● **What is expected**: Every line in the data below from the one containing "red hexagon at (589, 713): moved" down to the one containing "brown semicircle: rotated 75", both included, must be retyped exactly; no other line is to appear.

● **Source data**:
-- Opening Marker --

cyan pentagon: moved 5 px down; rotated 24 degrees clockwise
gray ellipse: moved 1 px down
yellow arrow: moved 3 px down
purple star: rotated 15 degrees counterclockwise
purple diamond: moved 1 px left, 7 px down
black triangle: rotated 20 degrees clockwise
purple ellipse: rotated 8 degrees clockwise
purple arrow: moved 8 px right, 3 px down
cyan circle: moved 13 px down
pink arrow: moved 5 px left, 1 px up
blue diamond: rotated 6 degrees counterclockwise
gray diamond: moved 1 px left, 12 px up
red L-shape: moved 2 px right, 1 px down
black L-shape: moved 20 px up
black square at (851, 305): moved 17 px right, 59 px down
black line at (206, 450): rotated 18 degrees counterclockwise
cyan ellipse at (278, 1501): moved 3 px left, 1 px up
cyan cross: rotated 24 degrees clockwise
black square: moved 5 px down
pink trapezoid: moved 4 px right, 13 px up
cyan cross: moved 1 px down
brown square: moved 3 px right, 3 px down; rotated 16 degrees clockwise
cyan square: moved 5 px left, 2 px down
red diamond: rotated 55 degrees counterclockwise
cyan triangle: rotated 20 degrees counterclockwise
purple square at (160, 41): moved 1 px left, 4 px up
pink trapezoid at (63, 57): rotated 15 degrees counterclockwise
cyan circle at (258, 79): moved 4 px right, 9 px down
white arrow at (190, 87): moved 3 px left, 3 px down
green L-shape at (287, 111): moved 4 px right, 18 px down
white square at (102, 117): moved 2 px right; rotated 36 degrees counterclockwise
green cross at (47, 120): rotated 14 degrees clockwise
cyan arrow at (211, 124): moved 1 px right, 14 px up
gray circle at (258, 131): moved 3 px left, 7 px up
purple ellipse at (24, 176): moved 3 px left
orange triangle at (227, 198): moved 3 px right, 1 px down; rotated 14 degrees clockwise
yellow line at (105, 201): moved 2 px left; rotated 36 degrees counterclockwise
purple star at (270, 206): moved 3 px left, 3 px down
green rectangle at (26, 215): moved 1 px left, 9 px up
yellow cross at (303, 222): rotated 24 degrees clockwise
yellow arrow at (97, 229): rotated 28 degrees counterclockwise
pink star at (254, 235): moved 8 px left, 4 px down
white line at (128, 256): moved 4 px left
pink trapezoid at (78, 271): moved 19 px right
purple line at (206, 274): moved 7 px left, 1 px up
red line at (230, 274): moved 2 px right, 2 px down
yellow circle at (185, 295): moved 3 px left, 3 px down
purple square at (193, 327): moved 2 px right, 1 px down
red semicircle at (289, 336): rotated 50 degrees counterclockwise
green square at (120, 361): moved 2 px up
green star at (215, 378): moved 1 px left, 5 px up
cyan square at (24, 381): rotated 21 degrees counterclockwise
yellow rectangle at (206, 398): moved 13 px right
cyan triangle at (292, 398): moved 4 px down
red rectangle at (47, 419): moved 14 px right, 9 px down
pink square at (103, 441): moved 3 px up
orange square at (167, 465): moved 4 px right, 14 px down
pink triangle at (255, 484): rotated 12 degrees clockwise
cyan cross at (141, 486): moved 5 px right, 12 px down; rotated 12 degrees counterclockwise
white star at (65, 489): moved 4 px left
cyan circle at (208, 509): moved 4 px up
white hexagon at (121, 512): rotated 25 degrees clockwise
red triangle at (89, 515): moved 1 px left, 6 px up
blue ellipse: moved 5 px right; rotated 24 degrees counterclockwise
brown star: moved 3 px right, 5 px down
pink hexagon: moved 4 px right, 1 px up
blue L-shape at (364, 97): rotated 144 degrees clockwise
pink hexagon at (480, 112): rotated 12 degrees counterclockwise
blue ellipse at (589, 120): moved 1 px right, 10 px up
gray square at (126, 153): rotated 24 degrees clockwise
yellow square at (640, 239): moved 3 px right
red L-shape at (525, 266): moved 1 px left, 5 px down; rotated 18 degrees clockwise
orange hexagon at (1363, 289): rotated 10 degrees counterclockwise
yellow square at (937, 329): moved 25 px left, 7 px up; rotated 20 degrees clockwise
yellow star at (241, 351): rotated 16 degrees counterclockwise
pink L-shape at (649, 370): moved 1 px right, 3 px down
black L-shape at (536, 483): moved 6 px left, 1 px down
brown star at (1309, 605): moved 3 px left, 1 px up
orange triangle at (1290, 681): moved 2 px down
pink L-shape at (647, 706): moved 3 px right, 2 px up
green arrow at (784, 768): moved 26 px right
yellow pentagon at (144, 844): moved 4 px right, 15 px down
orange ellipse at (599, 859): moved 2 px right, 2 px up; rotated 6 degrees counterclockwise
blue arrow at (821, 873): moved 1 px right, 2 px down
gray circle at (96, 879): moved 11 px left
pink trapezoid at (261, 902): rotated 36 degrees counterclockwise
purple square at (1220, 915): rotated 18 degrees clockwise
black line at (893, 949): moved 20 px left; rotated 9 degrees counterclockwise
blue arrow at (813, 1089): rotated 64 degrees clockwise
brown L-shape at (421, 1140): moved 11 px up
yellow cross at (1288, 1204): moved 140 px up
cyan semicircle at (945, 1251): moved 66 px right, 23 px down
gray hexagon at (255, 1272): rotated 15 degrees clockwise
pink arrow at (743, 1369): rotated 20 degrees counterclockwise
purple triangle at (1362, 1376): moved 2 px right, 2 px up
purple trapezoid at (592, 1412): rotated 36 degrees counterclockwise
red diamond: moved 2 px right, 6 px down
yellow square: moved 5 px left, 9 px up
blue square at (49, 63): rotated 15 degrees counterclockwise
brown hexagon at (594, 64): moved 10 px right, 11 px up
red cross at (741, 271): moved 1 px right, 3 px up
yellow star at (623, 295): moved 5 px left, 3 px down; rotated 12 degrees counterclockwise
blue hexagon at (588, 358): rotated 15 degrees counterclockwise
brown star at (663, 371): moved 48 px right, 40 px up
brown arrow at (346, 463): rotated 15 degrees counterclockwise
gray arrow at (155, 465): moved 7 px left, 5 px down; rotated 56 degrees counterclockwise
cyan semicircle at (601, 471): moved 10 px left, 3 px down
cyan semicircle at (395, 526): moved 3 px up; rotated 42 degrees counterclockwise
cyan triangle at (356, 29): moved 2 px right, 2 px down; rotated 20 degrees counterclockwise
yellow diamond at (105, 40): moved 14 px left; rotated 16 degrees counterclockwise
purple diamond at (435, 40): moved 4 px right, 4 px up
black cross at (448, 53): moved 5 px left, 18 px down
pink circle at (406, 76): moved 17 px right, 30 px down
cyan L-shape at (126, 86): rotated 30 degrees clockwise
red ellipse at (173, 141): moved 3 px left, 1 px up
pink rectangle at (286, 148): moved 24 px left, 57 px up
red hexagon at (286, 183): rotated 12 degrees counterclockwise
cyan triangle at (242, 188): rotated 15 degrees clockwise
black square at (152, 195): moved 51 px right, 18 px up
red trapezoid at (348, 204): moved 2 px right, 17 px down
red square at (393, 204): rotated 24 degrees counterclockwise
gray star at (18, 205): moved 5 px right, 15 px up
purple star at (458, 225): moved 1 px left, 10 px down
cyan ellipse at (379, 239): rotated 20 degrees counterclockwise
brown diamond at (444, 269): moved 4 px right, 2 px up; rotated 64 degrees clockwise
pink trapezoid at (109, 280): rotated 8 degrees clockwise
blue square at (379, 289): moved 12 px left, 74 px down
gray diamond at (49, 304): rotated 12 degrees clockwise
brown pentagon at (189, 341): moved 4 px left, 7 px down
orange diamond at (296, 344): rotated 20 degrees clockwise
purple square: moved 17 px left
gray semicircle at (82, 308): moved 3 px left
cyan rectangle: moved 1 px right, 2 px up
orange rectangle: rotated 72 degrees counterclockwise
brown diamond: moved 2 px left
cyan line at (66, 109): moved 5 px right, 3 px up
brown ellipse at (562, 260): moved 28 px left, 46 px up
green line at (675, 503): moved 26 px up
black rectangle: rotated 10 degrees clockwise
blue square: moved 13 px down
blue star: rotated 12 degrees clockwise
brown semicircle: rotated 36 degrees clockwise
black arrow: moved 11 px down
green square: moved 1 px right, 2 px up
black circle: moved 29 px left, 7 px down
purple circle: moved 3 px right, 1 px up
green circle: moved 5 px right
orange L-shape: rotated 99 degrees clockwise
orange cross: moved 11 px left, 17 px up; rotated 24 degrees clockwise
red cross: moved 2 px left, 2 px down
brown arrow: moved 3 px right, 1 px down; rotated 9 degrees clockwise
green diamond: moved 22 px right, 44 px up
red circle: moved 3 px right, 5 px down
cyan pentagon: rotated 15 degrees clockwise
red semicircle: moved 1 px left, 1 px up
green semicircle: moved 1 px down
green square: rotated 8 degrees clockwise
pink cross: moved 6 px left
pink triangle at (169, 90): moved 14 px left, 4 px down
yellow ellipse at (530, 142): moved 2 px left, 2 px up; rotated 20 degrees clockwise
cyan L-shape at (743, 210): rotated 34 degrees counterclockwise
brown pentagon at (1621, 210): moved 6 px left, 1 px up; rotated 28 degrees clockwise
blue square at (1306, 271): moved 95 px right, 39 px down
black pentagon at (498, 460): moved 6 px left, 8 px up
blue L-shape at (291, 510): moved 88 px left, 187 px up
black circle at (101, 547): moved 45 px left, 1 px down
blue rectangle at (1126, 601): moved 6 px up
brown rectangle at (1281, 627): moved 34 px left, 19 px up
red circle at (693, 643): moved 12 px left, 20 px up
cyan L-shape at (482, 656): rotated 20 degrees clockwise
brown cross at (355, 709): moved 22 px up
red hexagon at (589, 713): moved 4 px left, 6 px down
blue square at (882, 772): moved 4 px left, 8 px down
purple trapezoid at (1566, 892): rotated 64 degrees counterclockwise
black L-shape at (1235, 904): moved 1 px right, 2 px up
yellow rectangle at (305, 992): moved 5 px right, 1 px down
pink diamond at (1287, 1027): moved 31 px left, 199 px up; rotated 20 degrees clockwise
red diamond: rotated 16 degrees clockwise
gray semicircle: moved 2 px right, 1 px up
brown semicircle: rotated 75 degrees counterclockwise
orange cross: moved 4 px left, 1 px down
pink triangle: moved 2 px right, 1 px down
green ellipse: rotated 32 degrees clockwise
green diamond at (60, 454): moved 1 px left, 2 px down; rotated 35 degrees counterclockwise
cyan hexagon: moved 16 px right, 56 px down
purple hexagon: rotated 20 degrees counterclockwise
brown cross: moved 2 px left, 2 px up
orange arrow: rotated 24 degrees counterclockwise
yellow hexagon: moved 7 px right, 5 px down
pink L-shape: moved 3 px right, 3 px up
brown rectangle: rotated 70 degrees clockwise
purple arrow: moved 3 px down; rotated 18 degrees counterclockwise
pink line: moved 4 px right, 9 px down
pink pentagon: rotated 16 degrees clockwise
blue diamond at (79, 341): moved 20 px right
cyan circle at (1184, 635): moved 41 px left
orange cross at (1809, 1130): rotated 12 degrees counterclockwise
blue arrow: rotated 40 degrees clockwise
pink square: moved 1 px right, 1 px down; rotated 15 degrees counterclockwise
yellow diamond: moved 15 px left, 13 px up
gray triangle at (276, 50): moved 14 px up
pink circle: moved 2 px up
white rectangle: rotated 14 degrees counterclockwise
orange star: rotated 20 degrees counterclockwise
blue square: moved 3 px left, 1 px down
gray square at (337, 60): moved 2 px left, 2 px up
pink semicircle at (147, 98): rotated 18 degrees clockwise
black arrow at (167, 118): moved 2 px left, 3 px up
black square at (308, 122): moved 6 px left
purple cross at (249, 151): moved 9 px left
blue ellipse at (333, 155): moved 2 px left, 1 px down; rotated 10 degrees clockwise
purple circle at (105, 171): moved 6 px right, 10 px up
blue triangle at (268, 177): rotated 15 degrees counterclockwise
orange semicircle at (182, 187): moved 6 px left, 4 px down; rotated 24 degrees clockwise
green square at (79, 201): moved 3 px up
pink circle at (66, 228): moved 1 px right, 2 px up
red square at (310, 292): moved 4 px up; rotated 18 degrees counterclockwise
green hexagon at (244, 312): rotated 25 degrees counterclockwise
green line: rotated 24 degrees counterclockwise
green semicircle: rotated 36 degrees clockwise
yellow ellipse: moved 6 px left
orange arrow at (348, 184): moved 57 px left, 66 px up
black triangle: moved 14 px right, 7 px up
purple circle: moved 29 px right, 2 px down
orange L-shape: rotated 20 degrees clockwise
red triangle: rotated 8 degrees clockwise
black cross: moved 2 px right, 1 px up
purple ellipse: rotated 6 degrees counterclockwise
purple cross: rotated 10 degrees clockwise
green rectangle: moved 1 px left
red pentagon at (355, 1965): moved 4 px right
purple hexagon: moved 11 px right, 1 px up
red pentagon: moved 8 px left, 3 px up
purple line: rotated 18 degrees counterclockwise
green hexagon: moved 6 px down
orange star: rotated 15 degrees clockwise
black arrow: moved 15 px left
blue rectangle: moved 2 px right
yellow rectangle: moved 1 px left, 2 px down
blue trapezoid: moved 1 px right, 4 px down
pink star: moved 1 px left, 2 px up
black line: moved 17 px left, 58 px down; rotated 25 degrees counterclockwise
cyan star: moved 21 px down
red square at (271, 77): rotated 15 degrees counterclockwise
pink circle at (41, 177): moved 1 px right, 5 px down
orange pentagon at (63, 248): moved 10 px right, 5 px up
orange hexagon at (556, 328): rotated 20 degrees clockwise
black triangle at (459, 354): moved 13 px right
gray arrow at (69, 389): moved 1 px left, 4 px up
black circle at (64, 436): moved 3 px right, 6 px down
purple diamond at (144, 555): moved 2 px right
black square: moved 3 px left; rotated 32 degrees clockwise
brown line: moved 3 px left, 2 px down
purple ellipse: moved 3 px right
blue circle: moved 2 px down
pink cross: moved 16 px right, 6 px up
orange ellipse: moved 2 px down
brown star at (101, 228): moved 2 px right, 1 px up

-- Closing Marker --

● **Answer**:
red hexagon at (589, 713): moved 4 px left, 6 px down
blue square at (882, 772): moved 4 px left, 8 px down
purple trapezoid at (1566, 892): rotated 64 degrees counterclockwise
black L-shape at (1235, 904): moved 1 px right, 2 px up
yellow rectangle at (305, 992): moved 5 px right, 1 px down
pink diamond at (1287, 1027): moved 31 px left, 199 px up; rotated 20 degrees clockwise
red diamond: rotated 16 degrees clockwise
gray semicircle: moved 2 px right, 1 px up
brown semicircle: rotated 75 degrees counterclockwise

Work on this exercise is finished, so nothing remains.